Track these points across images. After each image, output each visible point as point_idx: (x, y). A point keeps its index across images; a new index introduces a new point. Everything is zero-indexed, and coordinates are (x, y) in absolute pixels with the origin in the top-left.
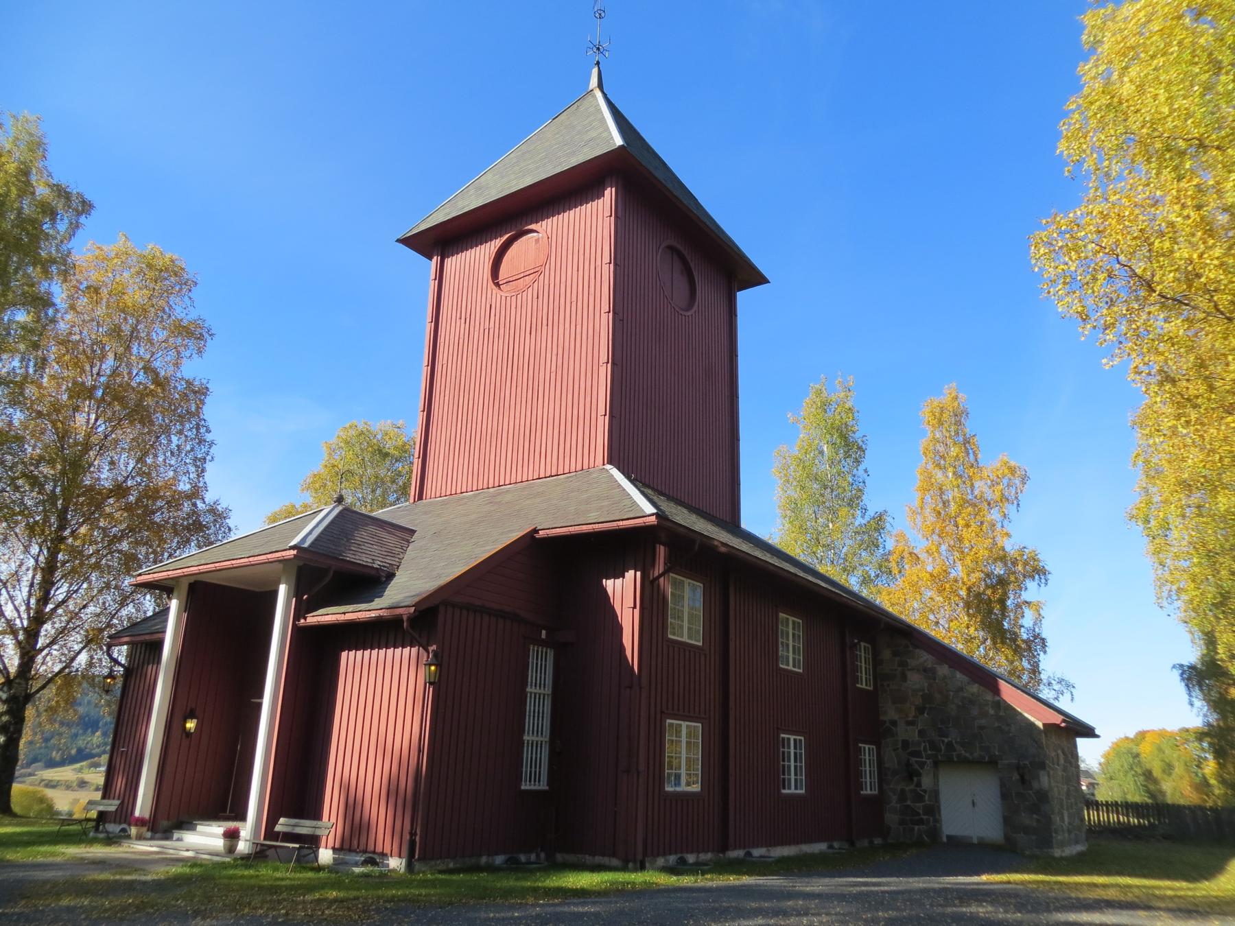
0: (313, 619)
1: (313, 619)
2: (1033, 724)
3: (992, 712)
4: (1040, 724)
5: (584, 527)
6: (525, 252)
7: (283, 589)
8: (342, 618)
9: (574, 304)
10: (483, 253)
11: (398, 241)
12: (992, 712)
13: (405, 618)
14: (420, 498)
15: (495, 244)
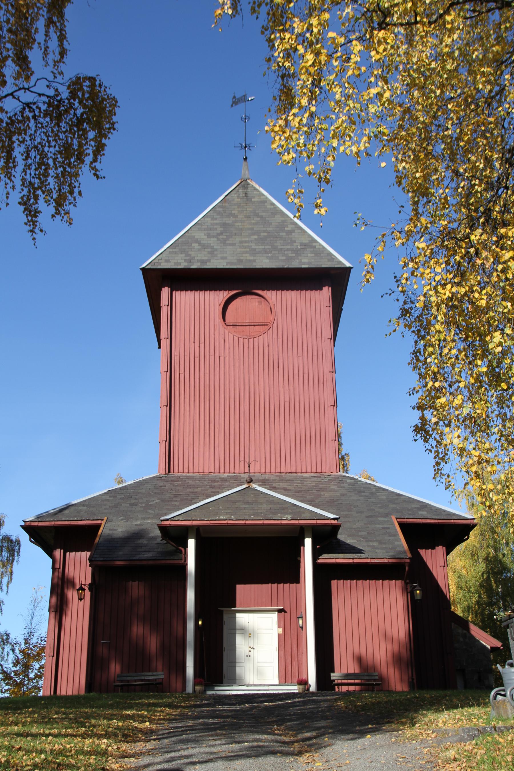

**Stated exercise**
From the entries above, pick out each line that contains the string "image".

**Output below**
Track these points across images. After each image, output each visible point as point_idx: (x, y). A point keeps its index across images; a new index introduces a new point. Everything is zero-indexed, and coordinates are (x, y) in absolute pixels with the origin in the top-left.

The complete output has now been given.